- WHAT YOU HAVE TO DO:
Which lines of the records below contain the word "pear"? Report each of them in full.

(Object state comparisons)

┄┄┄┄┄┄┄┄┄┄┄┄┄┄┄┄┄┄┄┄

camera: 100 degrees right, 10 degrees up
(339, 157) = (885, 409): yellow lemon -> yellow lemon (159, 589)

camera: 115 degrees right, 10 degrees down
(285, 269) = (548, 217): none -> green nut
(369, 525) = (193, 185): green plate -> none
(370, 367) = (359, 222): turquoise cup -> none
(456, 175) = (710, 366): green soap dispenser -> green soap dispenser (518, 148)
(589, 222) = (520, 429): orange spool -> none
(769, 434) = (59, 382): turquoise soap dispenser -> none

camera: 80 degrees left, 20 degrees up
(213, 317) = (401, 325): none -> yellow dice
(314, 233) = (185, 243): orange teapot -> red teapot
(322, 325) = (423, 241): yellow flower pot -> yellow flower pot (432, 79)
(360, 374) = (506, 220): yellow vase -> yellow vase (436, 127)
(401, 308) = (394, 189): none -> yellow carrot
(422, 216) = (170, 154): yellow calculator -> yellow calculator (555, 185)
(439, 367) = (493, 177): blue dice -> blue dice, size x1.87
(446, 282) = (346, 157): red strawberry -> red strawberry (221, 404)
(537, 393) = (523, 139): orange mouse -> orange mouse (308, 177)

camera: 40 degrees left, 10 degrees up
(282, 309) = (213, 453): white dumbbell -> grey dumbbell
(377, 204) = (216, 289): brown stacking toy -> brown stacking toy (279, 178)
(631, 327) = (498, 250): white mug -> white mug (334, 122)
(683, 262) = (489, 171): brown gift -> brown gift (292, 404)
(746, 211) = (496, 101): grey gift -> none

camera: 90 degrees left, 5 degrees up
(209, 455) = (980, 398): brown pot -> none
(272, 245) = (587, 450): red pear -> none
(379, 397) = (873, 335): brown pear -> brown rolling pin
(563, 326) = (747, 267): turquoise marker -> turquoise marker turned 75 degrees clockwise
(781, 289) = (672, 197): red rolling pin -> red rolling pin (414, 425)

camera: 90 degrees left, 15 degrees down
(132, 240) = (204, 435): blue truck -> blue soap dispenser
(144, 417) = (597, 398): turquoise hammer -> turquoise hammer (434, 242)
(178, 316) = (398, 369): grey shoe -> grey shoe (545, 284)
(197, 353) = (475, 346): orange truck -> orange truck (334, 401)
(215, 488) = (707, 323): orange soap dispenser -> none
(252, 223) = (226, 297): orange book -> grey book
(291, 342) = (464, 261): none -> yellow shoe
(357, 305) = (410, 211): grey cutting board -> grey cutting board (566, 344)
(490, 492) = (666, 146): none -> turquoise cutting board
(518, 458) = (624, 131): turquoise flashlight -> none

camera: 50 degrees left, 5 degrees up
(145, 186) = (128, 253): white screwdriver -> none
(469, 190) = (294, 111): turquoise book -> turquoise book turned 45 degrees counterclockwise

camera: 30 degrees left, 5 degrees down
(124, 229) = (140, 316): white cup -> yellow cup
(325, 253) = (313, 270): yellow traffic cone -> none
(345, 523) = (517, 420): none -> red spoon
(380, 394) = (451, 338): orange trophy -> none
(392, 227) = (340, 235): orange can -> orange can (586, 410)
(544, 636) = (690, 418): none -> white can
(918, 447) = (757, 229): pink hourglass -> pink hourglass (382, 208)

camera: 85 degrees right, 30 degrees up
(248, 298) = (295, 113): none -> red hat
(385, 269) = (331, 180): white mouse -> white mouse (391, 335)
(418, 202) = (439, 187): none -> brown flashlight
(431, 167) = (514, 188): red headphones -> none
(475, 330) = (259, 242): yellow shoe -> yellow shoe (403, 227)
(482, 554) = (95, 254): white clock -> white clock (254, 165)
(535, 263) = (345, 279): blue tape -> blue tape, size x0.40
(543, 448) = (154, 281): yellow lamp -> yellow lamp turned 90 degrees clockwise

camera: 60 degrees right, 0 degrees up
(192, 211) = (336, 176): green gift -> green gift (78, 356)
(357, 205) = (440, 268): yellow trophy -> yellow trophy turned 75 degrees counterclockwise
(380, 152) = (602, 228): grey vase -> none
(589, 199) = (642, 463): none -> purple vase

┄┄┄┄┄┄┄┄┄┄┄┄┄┄┄┄┄┄┄┄

- TASK RESPONSE:
(272, 245) = (587, 450): red pear -> none
(379, 397) = (873, 335): brown pear -> brown rolling pin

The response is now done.